Object change descriptions
________________________________________

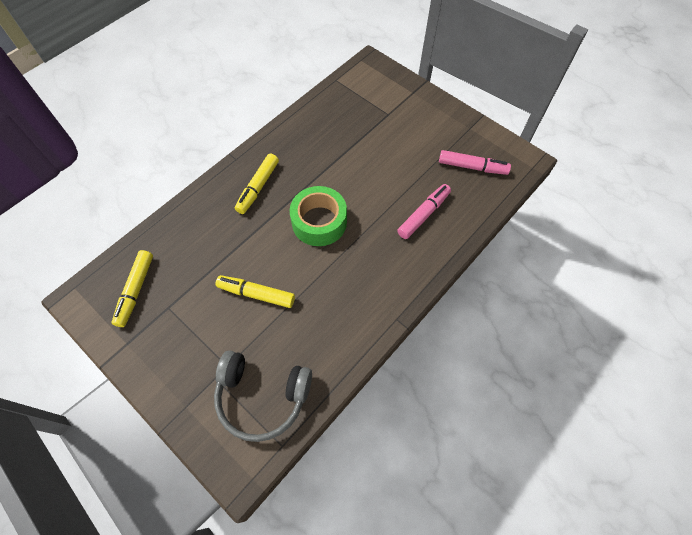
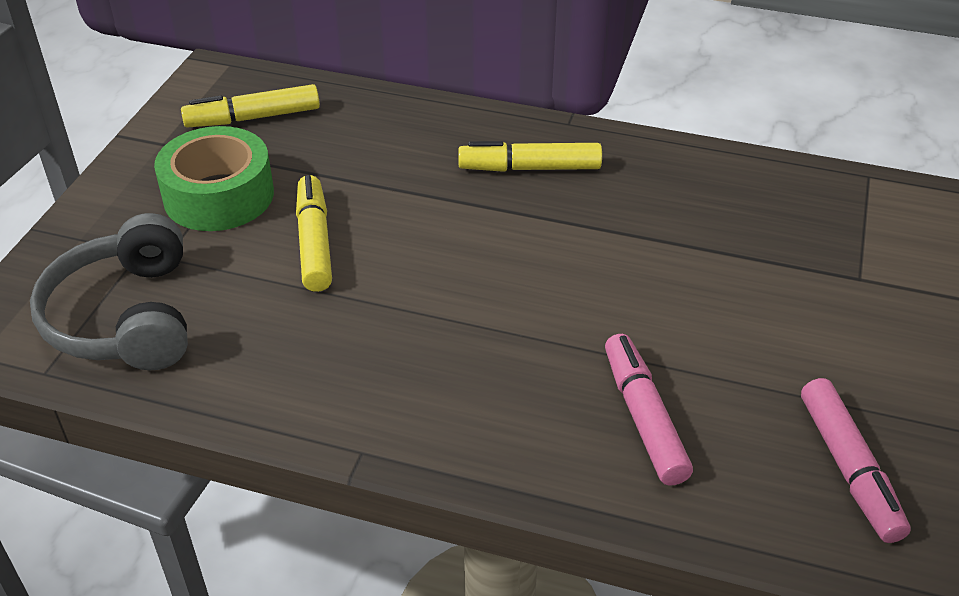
camera: 65 degrees right, 20 degrees down
green tape [290,186,347,246] -> green tape moved to [154,126,274,231]
pink marker [397,184,451,239] -> pink marker turned 120 degrees counterclockwise [605,334,693,486]

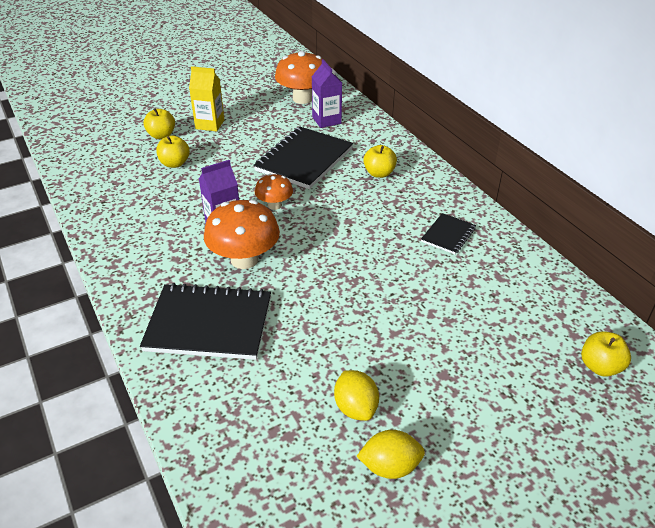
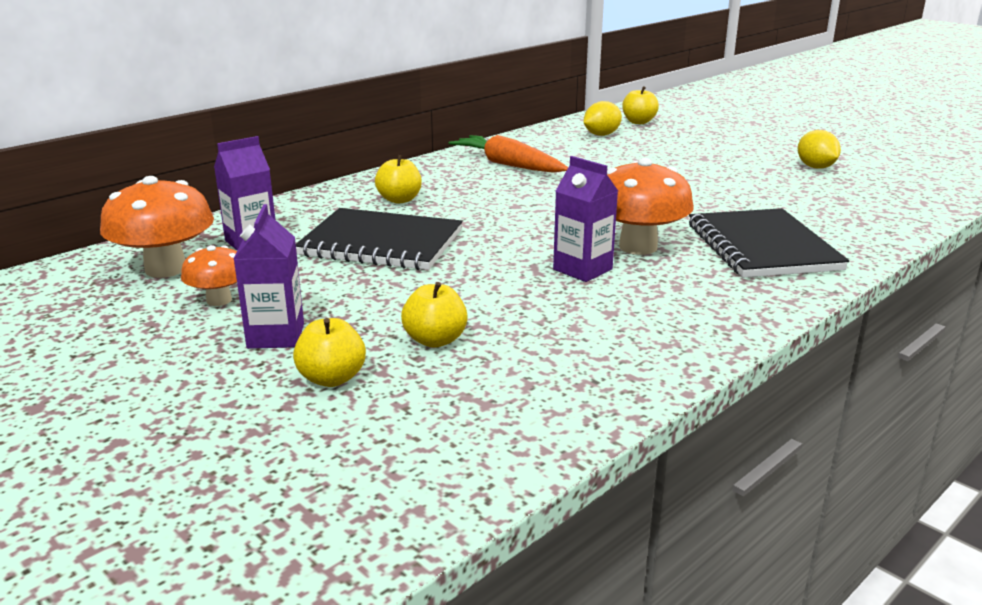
camera: 105 degrees left, 15 degrees down
yellow carton [189,66,224,131] -> purple carton [234,204,304,349]
orange mushroom [255,174,293,210] -> orange mushroom moved to [181,245,237,306]
yellow lemon [334,370,379,421] -> yellow lemon moved to [584,101,622,136]
black notebook [421,213,476,254] -> orange carrot [448,135,568,173]

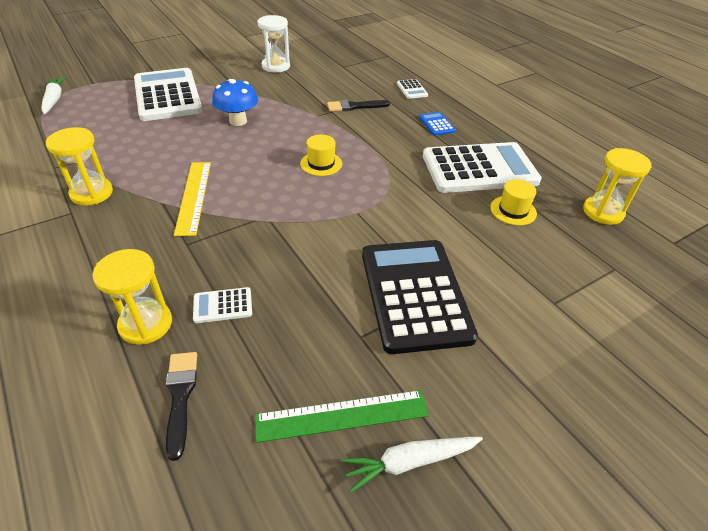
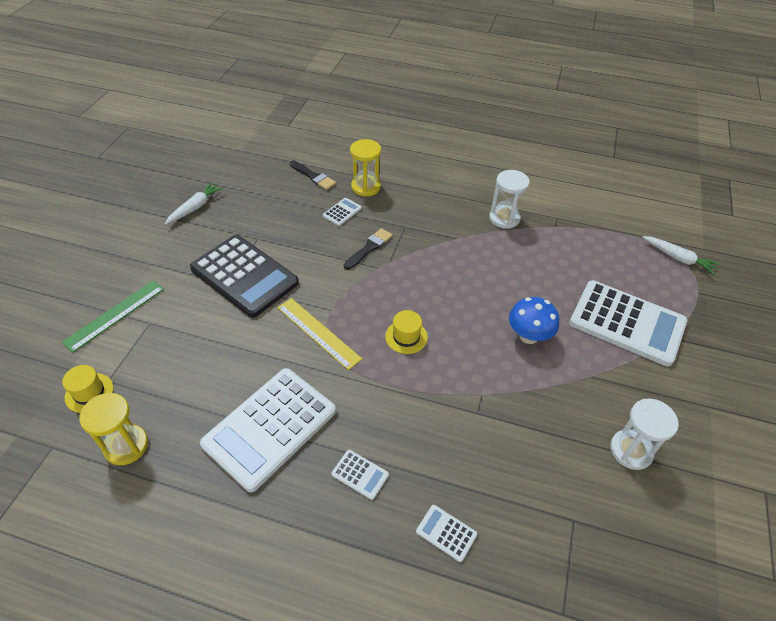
camera: 140 degrees right, 5 degrees up
yellow hourglass [46,127,113,206] -> white hourglass [489,170,530,229]
yellow ruler [174,162,211,236] -> yellow ruler moved to [277,298,362,370]
green ruler [255,390,429,443] -> green ruler moved to [61,280,164,353]
black brush [327,100,390,112] -> black brush moved to [344,228,393,270]
blue calculator [419,112,456,136] -> white calculator [331,450,389,500]
yellow hat [490,179,537,225] -> yellow hat moved to [62,365,113,413]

________________________________________

PROBLEM DESCRIPTION: Give back the records above word for word, minus any image they hold.

PROBLEM SOLUTION:
camera: 65 degrees right, 20 degrees down
green tape [290,186,347,246] -> green tape moved to [154,126,274,231]
pink marker [397,184,451,239] -> pink marker turned 120 degrees counterclockwise [605,334,693,486]

camera: 105 degrees left, 15 degrees down
yellow carton [189,66,224,131] -> purple carton [234,204,304,349]
orange mushroom [255,174,293,210] -> orange mushroom moved to [181,245,237,306]
yellow lemon [334,370,379,421] -> yellow lemon moved to [584,101,622,136]
black notebook [421,213,476,254] -> orange carrot [448,135,568,173]

camera: 140 degrees right, 5 degrees up
yellow hourglass [46,127,113,206] -> white hourglass [489,170,530,229]
yellow ruler [174,162,211,236] -> yellow ruler moved to [277,298,362,370]
green ruler [255,390,429,443] -> green ruler moved to [61,280,164,353]
black brush [327,100,390,112] -> black brush moved to [344,228,393,270]
blue calculator [419,112,456,136] -> white calculator [331,450,389,500]
yellow hat [490,179,537,225] -> yellow hat moved to [62,365,113,413]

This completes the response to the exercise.